### TASK TO COMPLETE
Copy out each line of the data below in which "minus" appears.

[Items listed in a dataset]

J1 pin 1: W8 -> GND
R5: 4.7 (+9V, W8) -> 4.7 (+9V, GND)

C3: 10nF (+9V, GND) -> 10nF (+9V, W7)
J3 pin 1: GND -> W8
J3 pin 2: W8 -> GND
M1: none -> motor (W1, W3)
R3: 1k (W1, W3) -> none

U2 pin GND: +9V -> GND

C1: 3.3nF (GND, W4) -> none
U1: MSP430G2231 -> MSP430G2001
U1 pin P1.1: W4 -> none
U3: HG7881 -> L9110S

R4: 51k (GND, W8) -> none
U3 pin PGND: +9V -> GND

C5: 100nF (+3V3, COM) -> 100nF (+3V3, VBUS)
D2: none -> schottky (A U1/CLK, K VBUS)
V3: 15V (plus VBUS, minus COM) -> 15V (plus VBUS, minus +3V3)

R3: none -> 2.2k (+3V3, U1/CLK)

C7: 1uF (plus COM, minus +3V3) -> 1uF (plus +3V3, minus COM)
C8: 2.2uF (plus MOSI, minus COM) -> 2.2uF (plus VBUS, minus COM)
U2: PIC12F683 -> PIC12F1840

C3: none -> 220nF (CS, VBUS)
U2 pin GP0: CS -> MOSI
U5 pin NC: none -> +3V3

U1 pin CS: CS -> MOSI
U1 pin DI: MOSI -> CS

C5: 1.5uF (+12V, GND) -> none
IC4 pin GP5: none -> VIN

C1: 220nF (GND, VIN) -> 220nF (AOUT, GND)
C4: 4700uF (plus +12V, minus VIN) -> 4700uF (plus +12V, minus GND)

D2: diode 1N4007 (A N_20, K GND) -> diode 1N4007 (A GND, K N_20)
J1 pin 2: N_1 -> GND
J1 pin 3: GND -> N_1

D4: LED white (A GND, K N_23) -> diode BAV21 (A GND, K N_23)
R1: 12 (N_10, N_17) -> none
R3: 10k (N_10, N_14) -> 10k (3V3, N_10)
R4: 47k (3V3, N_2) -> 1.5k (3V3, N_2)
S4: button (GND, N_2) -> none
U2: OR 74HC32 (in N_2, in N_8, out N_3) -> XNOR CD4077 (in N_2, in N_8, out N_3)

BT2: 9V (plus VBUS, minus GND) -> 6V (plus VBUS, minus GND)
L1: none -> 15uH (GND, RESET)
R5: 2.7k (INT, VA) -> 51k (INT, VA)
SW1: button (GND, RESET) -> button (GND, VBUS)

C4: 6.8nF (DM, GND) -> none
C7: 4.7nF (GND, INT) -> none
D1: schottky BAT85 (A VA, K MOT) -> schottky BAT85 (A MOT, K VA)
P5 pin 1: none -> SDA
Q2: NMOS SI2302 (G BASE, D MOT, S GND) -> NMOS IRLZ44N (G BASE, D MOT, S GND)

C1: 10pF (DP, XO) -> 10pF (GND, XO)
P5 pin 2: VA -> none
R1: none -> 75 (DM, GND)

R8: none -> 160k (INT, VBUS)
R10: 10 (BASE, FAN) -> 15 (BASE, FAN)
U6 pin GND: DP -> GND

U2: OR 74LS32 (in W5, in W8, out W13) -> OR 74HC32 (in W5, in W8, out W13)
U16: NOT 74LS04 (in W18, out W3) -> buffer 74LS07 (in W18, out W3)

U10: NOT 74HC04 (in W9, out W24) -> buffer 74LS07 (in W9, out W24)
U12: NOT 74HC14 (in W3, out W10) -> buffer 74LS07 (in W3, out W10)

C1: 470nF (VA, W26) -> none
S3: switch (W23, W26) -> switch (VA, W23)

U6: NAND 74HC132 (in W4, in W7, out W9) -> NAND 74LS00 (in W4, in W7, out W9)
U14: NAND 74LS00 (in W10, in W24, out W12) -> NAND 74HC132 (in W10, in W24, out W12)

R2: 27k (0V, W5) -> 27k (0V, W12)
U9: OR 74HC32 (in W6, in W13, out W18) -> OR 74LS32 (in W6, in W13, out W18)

### RESULT
V3: 15V (plus VBUS, minus COM) -> 15V (plus VBUS, minus +3V3)
C7: 1uF (plus COM, minus +3V3) -> 1uF (plus +3V3, minus COM)
C8: 2.2uF (plus MOSI, minus COM) -> 2.2uF (plus VBUS, minus COM)
C4: 4700uF (plus +12V, minus VIN) -> 4700uF (plus +12V, minus GND)
BT2: 9V (plus VBUS, minus GND) -> 6V (plus VBUS, minus GND)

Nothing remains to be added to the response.